Top of GIVEN INFORMATION

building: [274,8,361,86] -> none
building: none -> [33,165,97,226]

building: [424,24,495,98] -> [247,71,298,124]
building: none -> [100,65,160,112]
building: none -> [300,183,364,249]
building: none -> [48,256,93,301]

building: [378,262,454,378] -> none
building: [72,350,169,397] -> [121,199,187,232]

Bottom of GIVEN INFORMATION
Top of GIVEN INFORMATION

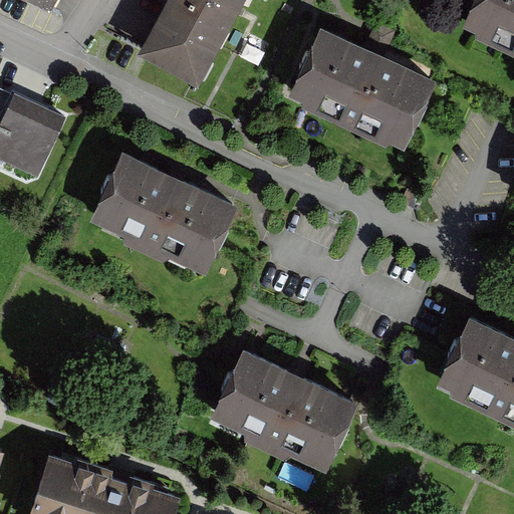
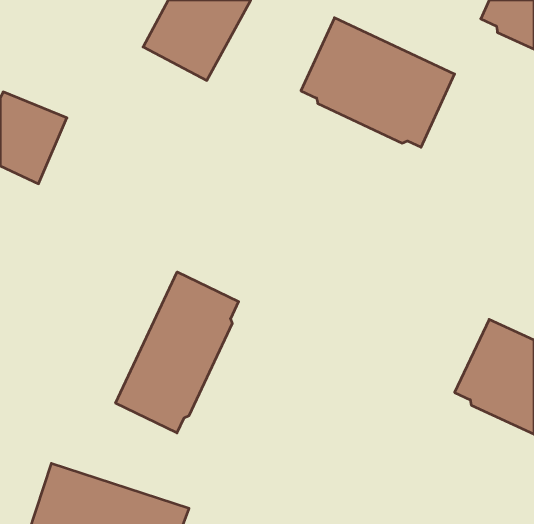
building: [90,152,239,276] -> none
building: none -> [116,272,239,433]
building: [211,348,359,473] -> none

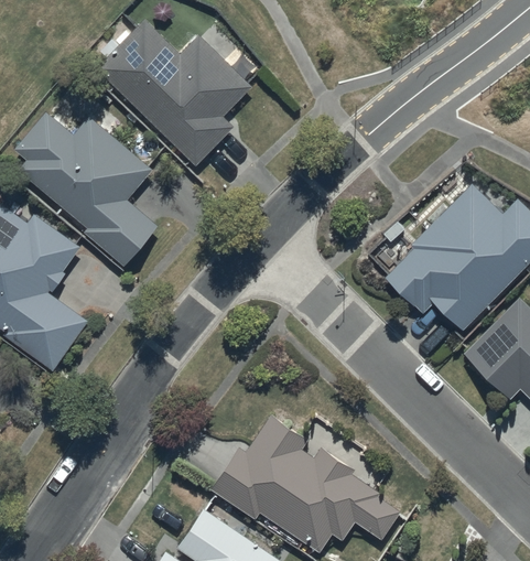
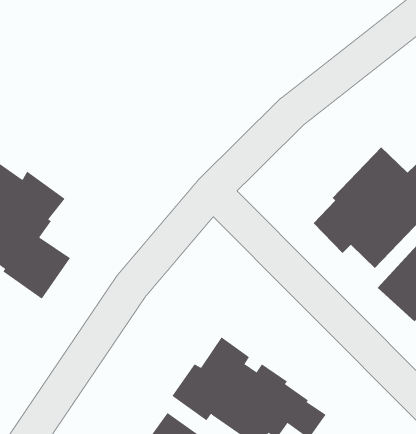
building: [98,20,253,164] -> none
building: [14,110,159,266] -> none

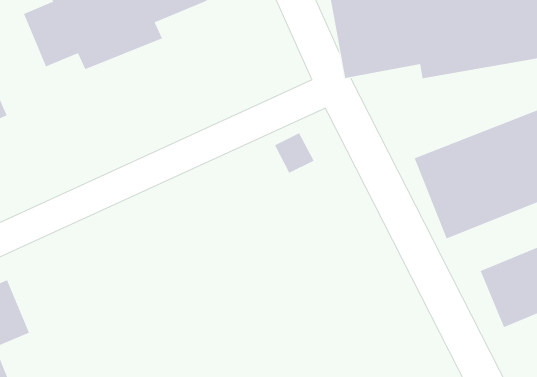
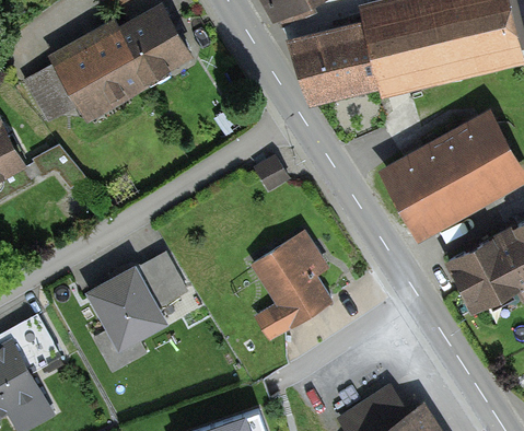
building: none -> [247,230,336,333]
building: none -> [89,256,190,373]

Bottom of GIVEN INFORMATION

Output only an exact transcription of the lines above from the one with "building: none -> [300,183,364,249]" up to and including the one with "building: [72,350,169,397] ->".

building: none -> [300,183,364,249]
building: none -> [48,256,93,301]

building: [378,262,454,378] -> none
building: [72,350,169,397] -> [121,199,187,232]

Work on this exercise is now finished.